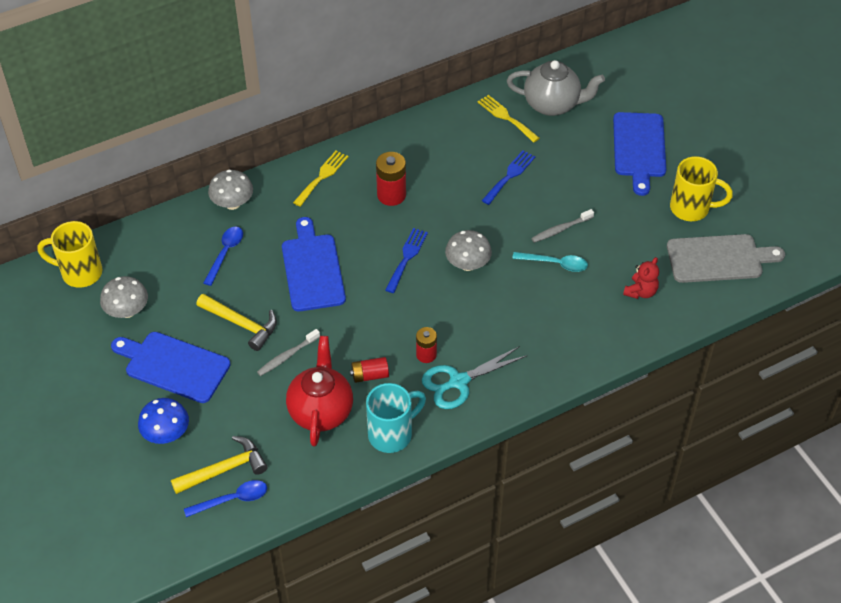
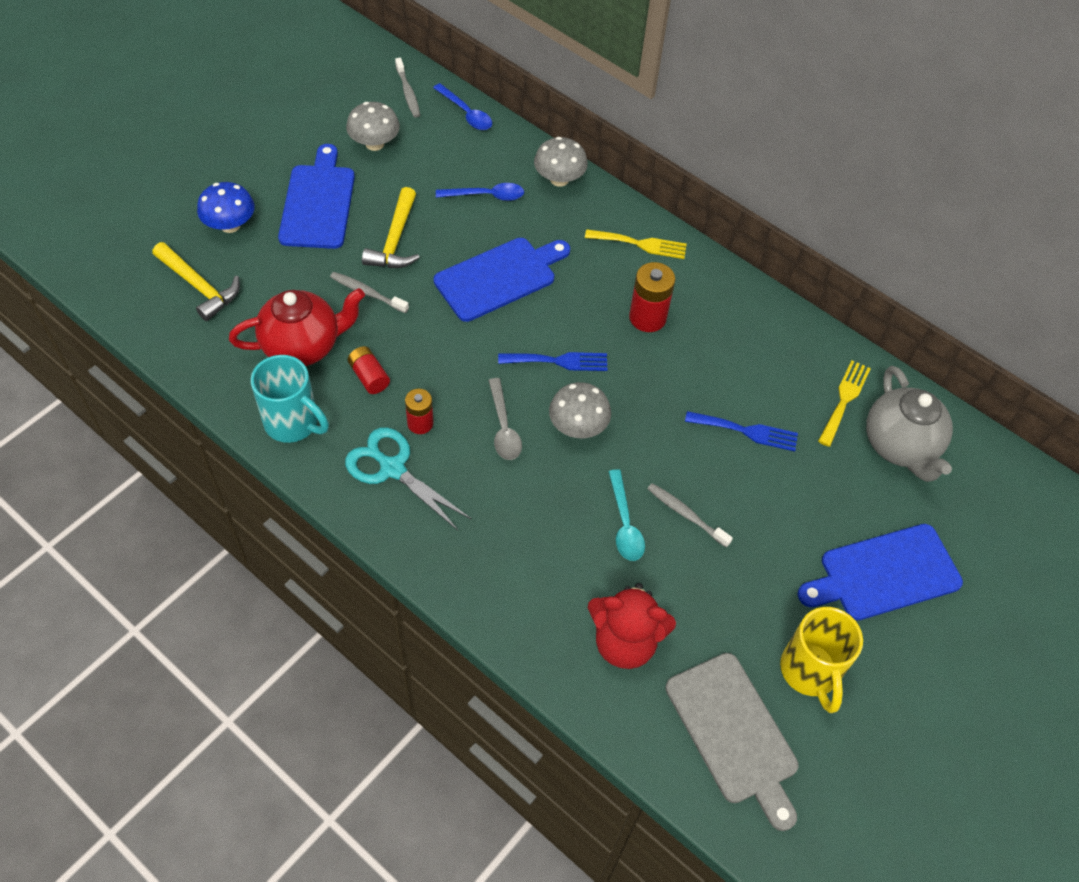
camera: 65 degrees right, 5 degrees up
(80, 272) = (408, 92): yellow mug -> grey toothbrush
(232, 499) = (163, 305): blue spoon -> blue spoon (466, 113)
(450, 306) = (503, 427): none -> grey spoon
(640, 292) = (625, 641): red teddy bear -> red teddy bear, size x1.66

= = =

What is expected:
All lines with the word "grey" need to be copied from the data above.

The completed task:
(80, 272) = (408, 92): yellow mug -> grey toothbrush
(450, 306) = (503, 427): none -> grey spoon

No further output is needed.